DATA SHOWN START

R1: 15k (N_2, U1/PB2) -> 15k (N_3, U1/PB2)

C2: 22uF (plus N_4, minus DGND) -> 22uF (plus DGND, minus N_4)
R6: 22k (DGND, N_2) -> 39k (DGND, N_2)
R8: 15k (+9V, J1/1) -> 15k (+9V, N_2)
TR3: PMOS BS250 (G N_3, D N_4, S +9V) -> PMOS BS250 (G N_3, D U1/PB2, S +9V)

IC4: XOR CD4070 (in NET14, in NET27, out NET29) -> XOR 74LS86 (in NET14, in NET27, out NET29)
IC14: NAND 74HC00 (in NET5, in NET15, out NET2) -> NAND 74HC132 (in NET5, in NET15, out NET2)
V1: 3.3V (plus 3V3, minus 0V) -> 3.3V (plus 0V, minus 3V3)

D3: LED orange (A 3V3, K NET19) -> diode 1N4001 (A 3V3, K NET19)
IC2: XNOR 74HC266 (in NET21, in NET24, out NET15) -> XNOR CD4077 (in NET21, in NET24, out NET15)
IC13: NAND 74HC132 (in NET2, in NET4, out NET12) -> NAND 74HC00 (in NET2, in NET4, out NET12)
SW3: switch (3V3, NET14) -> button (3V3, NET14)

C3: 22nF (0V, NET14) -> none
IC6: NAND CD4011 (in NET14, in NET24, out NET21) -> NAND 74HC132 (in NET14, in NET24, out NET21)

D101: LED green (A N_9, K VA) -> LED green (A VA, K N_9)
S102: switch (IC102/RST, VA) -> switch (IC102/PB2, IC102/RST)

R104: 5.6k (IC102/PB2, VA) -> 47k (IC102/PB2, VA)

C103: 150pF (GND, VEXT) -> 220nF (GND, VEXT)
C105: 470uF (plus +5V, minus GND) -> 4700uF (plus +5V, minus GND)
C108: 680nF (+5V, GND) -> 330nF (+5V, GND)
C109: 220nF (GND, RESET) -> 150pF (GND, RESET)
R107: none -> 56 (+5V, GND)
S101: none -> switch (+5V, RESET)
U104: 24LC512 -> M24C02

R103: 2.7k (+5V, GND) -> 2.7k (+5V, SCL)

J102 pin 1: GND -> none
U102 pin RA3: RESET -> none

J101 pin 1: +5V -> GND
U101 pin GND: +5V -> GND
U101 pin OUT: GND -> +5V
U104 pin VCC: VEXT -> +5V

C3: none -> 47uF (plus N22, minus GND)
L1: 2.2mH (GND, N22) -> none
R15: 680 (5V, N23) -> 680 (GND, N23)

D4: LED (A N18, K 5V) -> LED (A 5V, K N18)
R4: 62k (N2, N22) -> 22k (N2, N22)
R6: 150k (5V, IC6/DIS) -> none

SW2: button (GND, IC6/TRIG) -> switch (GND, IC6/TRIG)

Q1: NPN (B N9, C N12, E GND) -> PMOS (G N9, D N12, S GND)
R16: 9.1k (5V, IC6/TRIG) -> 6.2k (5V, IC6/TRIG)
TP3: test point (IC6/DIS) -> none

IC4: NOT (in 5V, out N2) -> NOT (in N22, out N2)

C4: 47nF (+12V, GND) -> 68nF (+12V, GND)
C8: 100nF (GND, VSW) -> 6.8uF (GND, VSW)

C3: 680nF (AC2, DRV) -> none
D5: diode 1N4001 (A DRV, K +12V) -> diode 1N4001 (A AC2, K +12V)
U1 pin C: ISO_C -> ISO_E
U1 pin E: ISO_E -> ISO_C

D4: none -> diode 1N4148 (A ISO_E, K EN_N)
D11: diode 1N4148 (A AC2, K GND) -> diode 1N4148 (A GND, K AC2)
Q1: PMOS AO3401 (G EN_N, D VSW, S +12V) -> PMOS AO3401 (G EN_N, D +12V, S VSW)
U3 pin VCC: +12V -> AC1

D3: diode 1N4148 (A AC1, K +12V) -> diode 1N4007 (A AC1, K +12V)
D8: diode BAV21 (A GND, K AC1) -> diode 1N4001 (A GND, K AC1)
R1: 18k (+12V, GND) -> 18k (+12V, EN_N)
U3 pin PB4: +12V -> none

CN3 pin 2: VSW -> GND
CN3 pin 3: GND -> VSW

DATA SHOWN END

**EXERCISE**
Would you please state how many lines in the material hold "PMOS"? The number alone will do.

**FINISHED TASK**
3